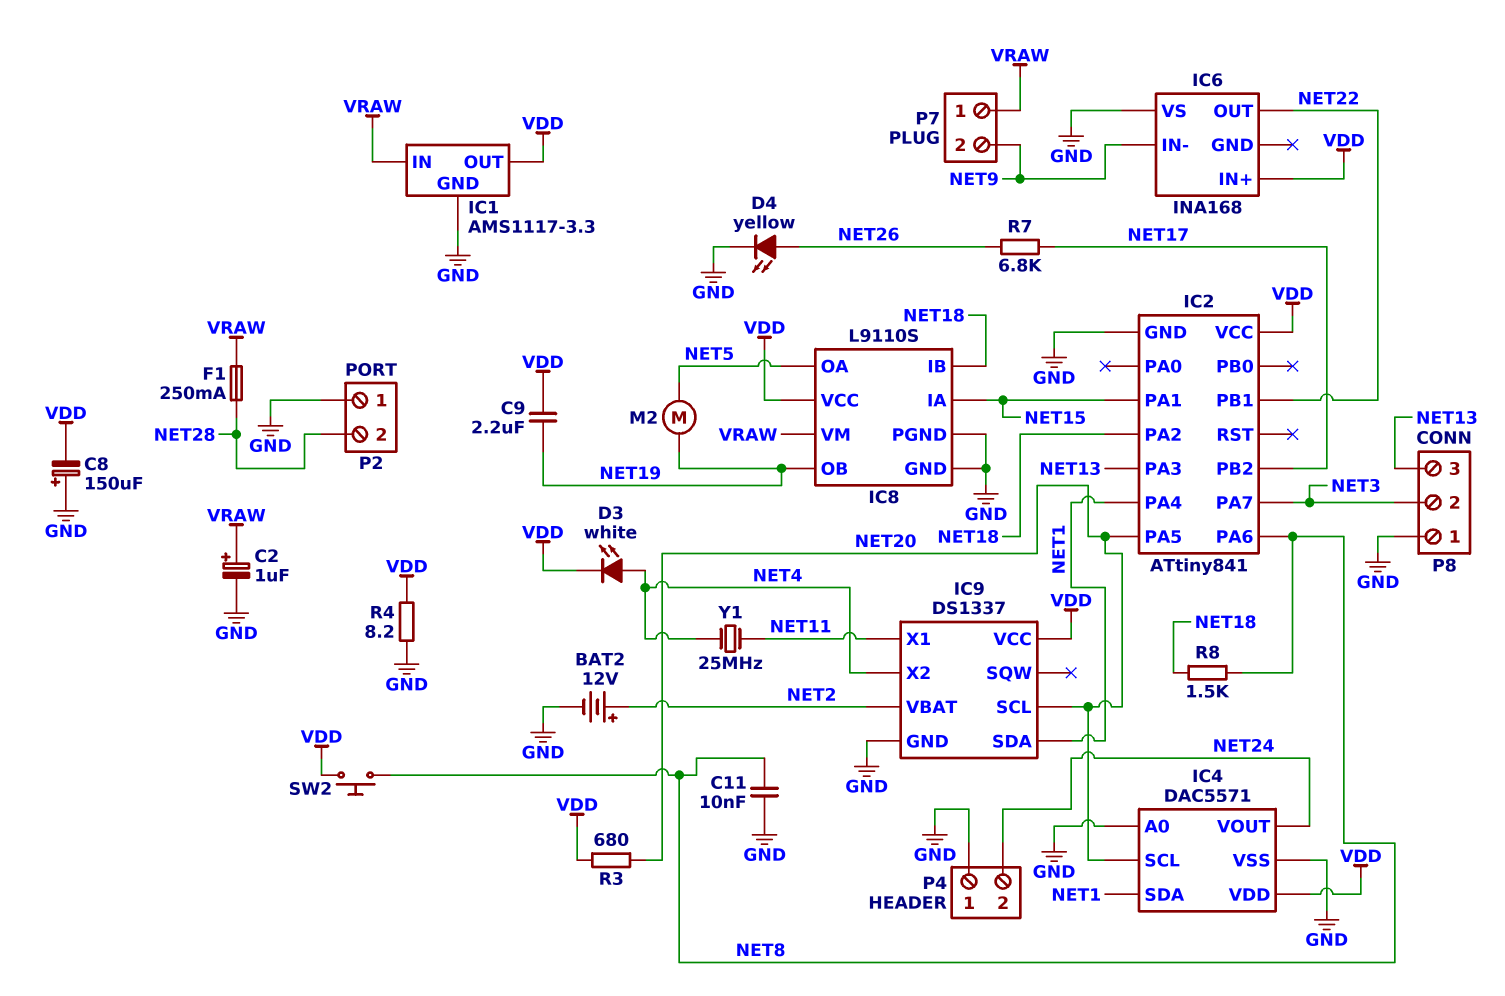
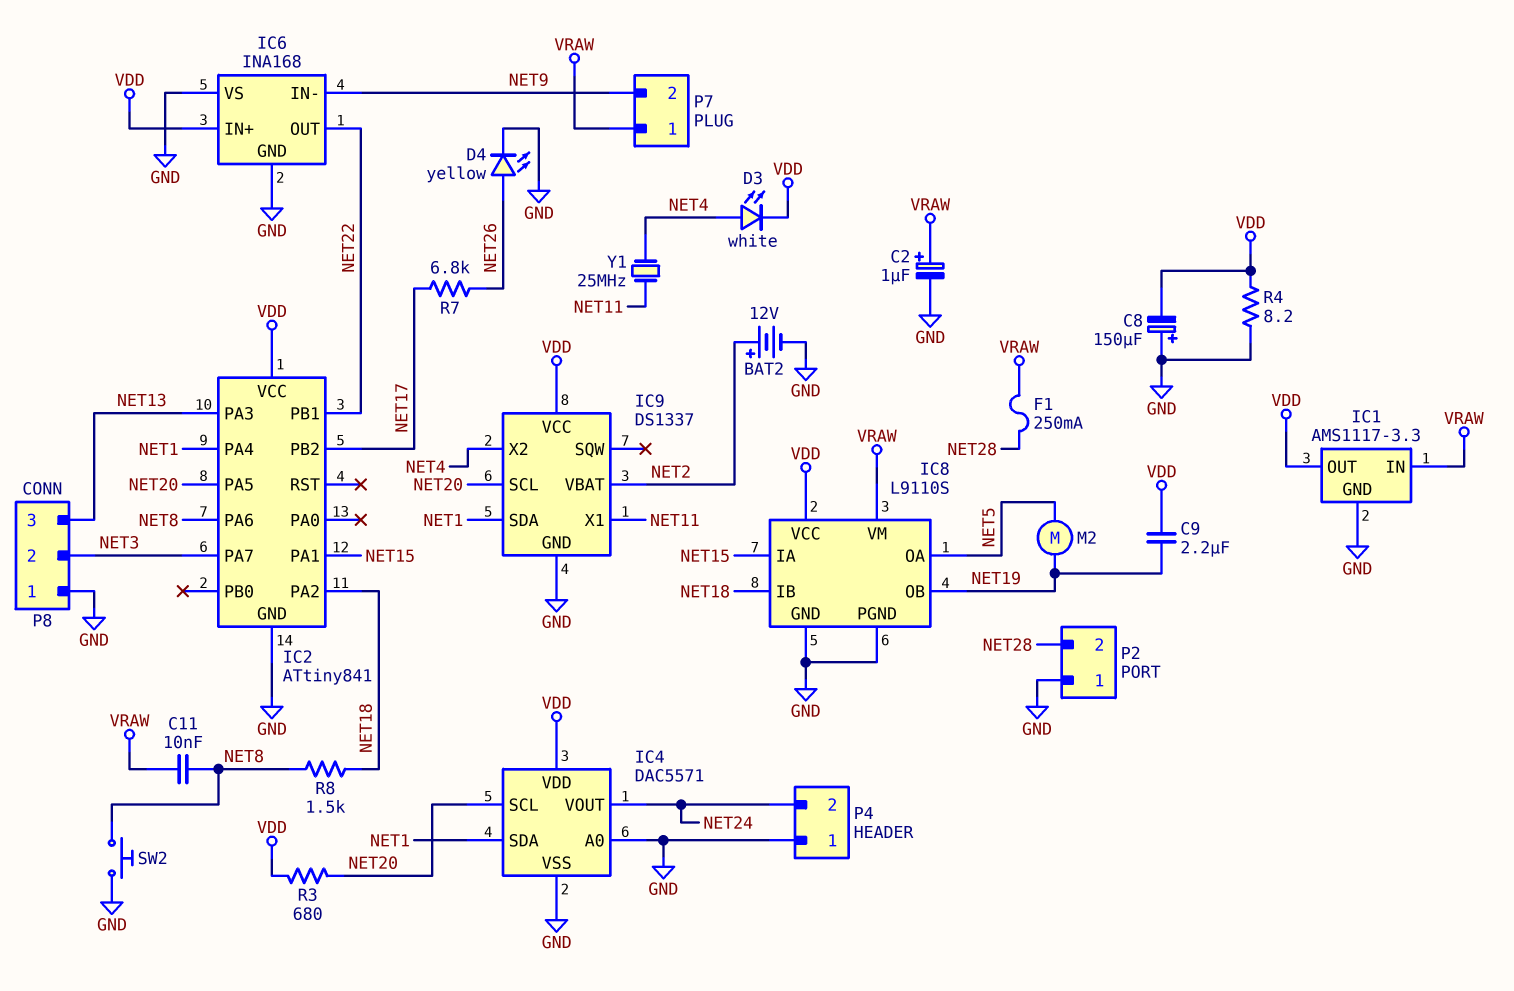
C11: 10nF (GND, NET8) -> 10nF (NET8, VRAW)
IC6 pin GND: none -> GND
SW2: button (NET8, VDD) -> button (GND, NET8)

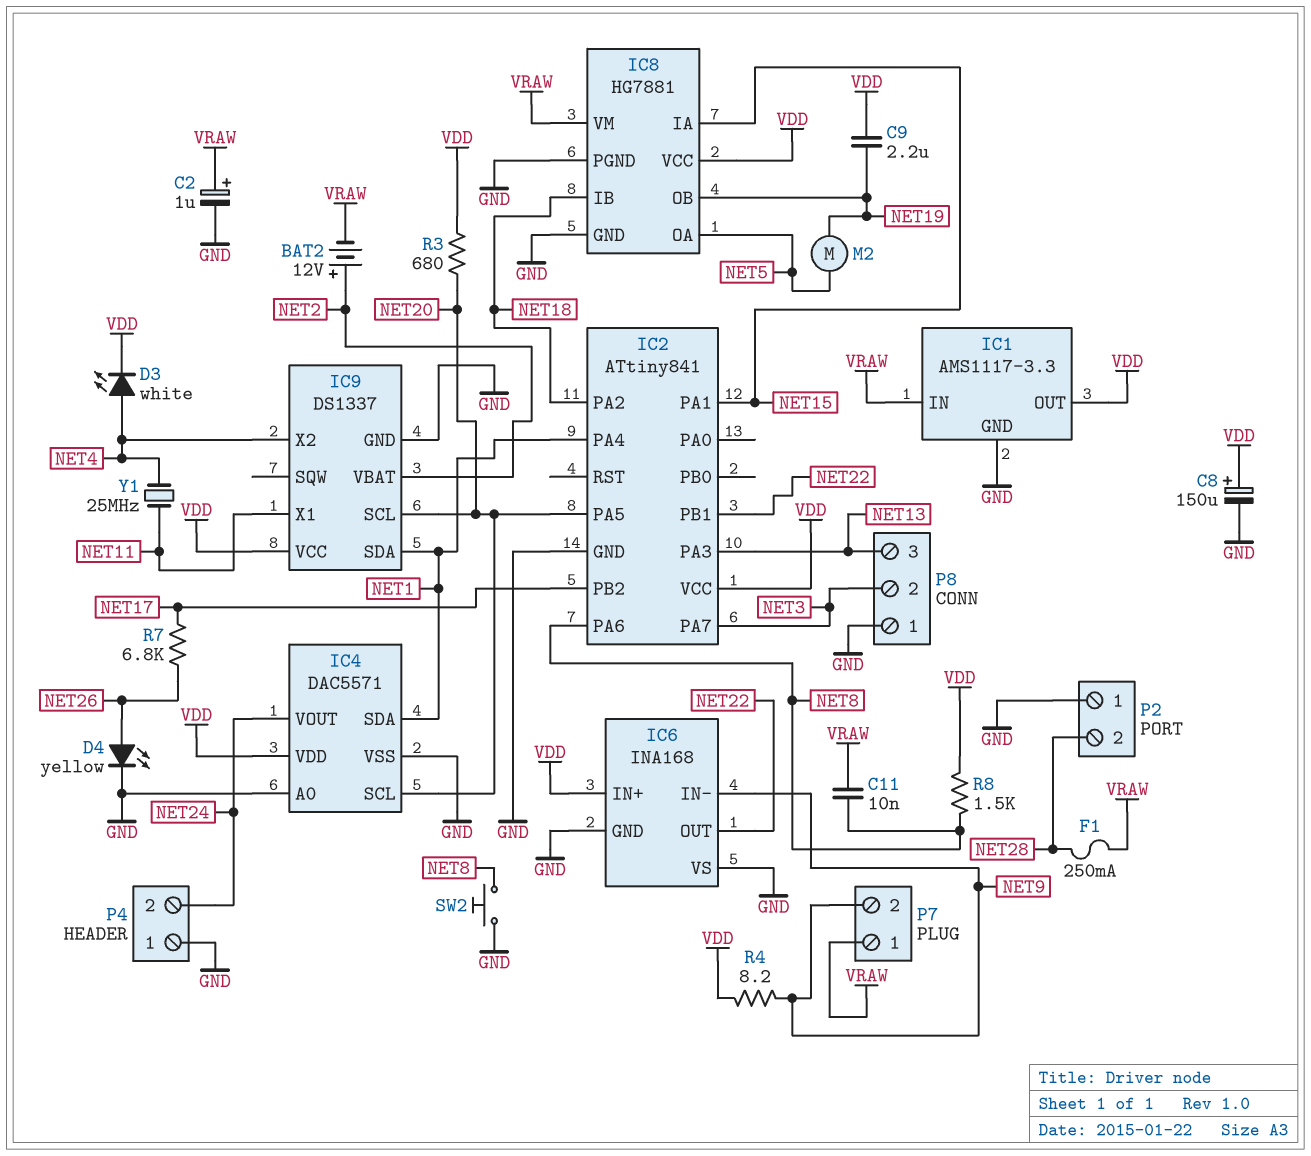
BAT2: 12V (plus NET2, minus GND) -> 12V (plus NET2, minus VRAW)
C8: 150uF (plus GND, minus VDD) -> 150uF (plus VDD, minus GND)
IC8: L9110S -> HG7881
R4: 8.2 (GND, VDD) -> 8.2 (NET9, VDD)
R8: 1.5k (NET8, NET18) -> 1.5k (NET8, VDD)

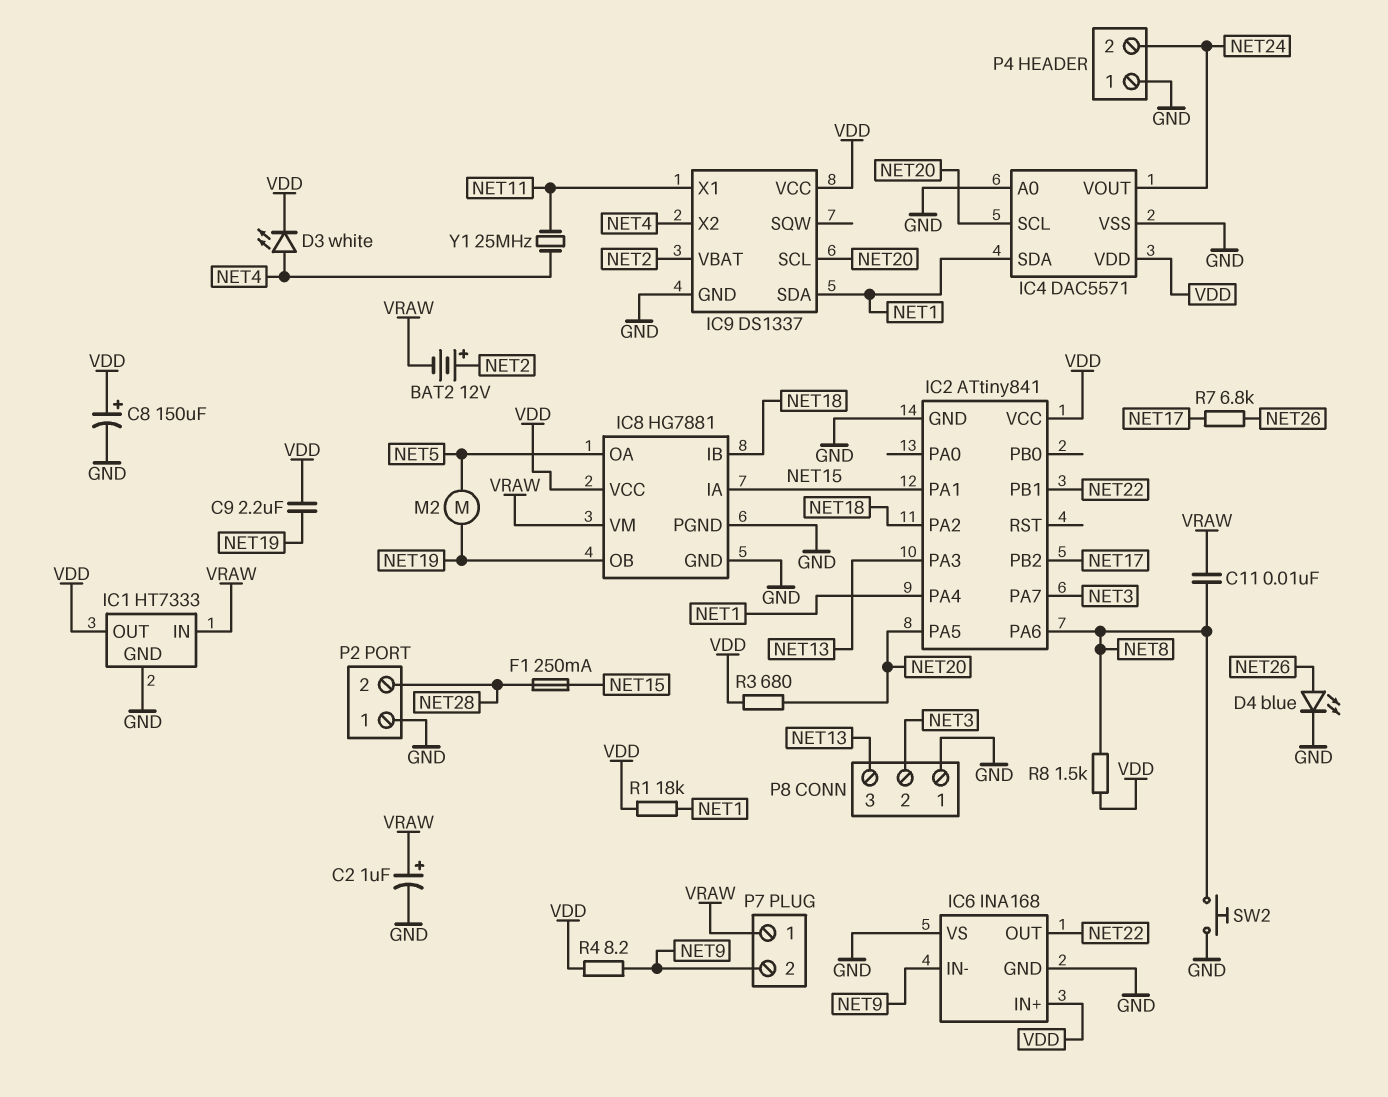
D4: LED yellow (A NET26, K GND) -> LED blue (A NET26, K GND)
F1: 250mA (NET28, VRAW) -> 250mA (NET15, NET28)
IC1: AMS1117-3.3 -> HT7333
R1: none -> 18k (NET1, VDD)

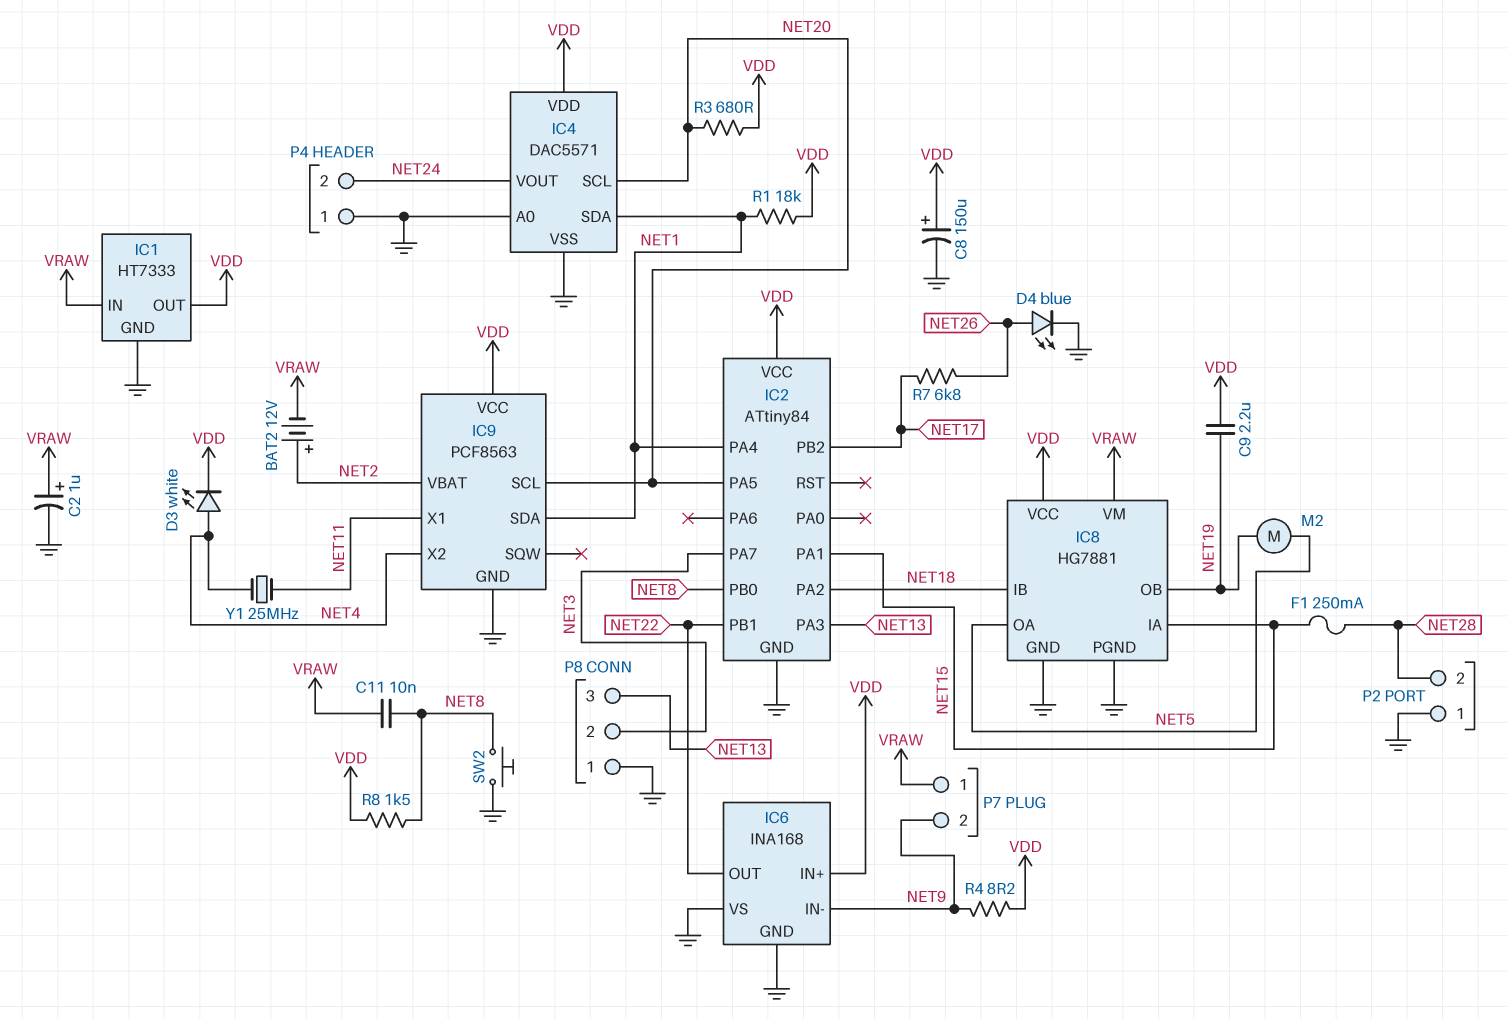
IC2: ATtiny841 -> ATtiny84
IC2 pin PA6: NET8 -> none
IC2 pin PB0: none -> NET8
IC9: DS1337 -> PCF8563

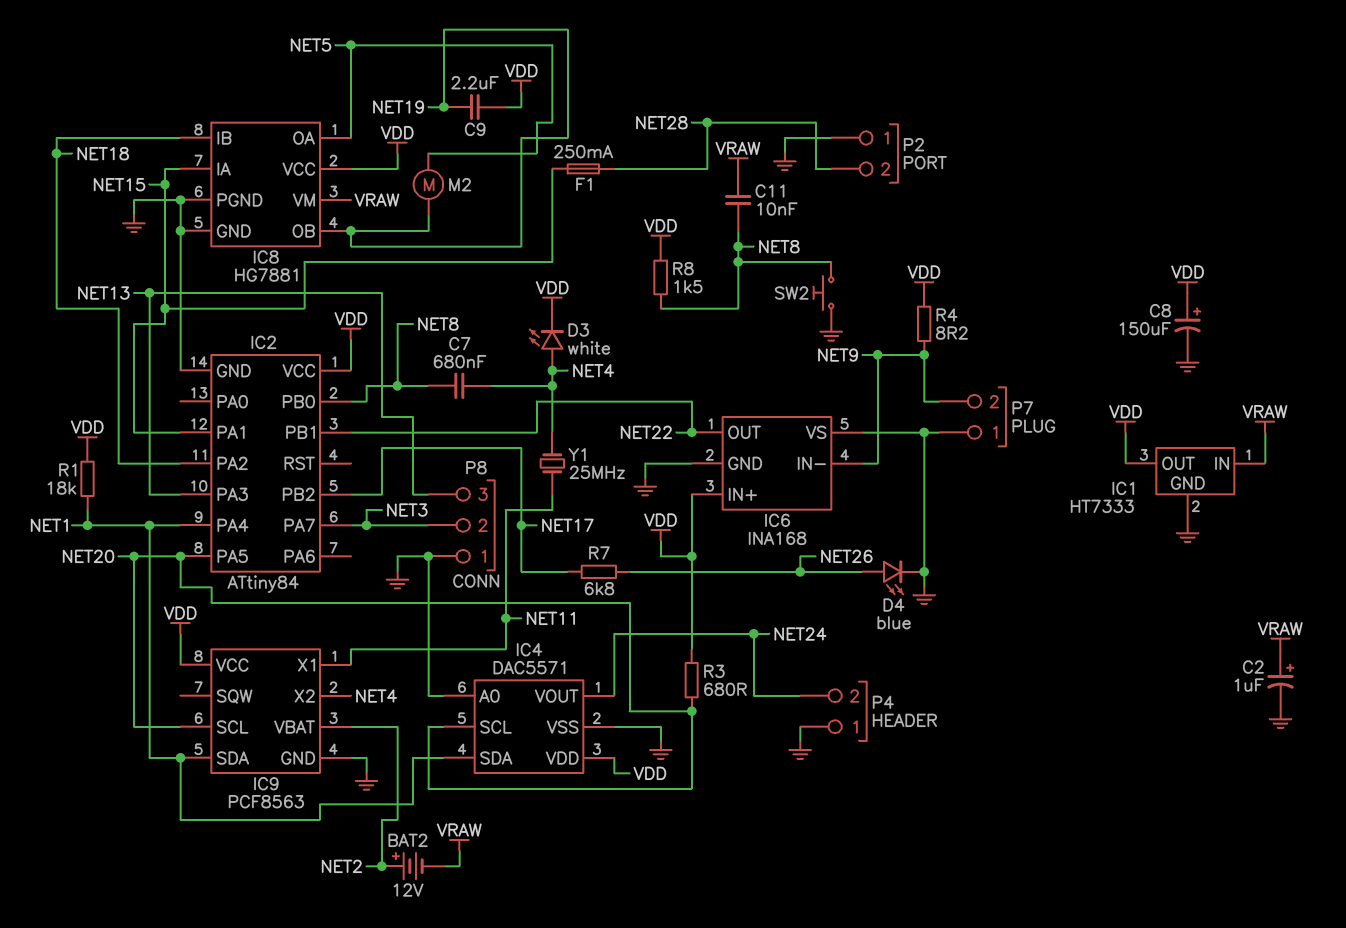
C7: none -> 680nF (NET4, NET8)
P7 pin 1: VRAW -> GND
☆ ☆ ☆ ☆
Scan the records above for the string "none", then report every line that contains it.

## EXPECTED ANSWER
IC6 pin GND: none -> GND
R1: none -> 18k (NET1, VDD)
IC2 pin PA6: NET8 -> none
IC2 pin PB0: none -> NET8
C7: none -> 680nF (NET4, NET8)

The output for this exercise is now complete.